**Exercise goal:**
Identify each line below that contains the string "kern" and copy those lines. Matching is case-sensitive.

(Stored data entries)
______________________________
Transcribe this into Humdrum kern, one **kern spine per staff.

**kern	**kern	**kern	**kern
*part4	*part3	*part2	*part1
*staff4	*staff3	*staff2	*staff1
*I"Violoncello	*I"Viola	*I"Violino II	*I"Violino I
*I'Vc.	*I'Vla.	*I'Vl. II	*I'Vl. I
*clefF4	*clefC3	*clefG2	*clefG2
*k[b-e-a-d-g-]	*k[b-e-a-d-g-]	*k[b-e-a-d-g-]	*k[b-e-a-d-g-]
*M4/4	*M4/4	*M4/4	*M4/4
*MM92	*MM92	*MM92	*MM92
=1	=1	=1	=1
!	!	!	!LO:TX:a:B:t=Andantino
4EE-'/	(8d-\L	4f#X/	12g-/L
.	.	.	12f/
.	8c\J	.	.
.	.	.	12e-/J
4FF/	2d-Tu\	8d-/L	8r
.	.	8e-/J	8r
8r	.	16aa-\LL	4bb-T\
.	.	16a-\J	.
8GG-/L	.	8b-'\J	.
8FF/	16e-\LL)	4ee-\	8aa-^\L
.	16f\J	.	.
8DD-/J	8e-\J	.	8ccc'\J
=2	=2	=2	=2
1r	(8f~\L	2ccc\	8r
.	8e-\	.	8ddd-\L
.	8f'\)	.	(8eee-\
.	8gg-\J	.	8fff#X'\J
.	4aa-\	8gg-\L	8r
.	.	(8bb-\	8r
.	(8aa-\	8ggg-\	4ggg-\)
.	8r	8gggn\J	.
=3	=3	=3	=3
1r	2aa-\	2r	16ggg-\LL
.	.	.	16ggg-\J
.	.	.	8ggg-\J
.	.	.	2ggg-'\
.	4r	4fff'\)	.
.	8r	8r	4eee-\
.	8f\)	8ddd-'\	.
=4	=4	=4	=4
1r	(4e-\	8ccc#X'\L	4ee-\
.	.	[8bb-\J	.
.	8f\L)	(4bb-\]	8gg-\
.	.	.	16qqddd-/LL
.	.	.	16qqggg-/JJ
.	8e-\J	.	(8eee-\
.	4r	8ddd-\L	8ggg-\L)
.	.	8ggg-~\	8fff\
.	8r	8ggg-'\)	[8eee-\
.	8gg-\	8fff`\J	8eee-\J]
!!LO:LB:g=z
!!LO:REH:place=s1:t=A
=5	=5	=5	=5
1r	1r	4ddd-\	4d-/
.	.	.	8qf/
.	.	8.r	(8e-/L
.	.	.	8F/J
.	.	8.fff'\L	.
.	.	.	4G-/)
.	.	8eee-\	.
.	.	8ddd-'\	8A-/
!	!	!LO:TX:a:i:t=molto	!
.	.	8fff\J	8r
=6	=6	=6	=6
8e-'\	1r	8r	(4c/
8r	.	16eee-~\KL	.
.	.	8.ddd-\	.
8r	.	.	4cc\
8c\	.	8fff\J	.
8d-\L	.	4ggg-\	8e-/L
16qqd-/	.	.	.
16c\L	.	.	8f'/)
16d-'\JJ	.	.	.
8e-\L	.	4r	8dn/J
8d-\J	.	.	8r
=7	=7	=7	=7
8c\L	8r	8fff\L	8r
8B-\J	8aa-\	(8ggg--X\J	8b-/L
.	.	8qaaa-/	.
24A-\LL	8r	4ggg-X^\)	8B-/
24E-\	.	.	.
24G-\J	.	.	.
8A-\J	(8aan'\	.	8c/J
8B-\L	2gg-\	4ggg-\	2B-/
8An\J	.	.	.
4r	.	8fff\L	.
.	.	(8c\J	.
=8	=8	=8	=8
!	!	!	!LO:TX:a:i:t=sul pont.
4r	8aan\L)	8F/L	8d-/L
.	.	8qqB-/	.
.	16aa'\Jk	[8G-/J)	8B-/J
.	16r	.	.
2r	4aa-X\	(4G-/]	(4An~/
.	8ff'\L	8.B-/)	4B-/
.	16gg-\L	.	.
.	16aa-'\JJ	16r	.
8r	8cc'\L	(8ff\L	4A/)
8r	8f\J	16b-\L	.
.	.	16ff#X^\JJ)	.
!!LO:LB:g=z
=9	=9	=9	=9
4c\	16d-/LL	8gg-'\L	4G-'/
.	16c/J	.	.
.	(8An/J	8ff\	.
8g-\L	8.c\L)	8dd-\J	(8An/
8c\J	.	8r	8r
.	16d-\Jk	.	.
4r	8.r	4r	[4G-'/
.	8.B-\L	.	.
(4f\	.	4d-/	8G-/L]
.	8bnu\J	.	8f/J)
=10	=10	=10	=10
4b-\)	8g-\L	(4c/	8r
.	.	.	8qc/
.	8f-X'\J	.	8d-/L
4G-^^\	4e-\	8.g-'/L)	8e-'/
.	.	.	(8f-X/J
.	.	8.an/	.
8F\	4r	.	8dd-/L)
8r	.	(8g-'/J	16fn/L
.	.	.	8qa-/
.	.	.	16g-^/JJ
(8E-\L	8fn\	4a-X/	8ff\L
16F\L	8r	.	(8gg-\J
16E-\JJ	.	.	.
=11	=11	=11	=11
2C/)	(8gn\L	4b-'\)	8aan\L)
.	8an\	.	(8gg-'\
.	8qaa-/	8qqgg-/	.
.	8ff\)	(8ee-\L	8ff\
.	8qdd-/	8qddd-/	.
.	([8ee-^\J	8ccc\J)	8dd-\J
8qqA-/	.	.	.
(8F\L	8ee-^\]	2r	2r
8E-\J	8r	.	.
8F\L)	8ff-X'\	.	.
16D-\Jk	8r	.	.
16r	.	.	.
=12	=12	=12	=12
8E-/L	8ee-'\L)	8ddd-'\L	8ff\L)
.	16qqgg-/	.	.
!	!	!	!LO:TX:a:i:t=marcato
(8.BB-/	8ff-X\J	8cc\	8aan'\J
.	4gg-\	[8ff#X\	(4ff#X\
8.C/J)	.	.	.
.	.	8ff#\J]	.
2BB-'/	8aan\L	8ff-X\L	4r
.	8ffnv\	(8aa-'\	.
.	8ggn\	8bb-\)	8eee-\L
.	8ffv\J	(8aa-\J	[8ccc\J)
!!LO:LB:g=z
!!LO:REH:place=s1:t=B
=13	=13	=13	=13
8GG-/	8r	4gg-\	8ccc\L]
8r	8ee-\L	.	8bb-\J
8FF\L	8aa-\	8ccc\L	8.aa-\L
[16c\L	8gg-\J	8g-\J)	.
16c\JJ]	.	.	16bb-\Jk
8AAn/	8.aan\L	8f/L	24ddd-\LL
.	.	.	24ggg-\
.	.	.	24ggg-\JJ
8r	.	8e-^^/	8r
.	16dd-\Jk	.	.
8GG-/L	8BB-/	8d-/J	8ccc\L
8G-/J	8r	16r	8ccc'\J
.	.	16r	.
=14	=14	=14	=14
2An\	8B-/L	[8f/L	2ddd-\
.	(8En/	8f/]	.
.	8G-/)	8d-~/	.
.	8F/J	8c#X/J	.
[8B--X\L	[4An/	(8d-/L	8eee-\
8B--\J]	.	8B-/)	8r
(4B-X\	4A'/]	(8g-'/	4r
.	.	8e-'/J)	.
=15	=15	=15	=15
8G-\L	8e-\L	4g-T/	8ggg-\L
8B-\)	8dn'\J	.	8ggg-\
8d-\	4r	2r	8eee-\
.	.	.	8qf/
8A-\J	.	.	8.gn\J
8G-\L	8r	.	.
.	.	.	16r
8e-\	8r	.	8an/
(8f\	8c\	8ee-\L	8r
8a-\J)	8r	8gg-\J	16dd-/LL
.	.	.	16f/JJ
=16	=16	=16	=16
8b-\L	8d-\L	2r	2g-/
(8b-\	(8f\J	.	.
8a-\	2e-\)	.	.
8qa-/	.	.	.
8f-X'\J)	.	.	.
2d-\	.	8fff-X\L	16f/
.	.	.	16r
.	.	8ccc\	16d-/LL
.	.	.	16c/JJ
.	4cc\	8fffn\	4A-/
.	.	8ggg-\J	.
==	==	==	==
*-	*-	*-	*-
______________________________
**Output of the task:**
Transcribe this into Humdrum kern, one **kern spine per staff.
**kern	**kern	**kern	**kern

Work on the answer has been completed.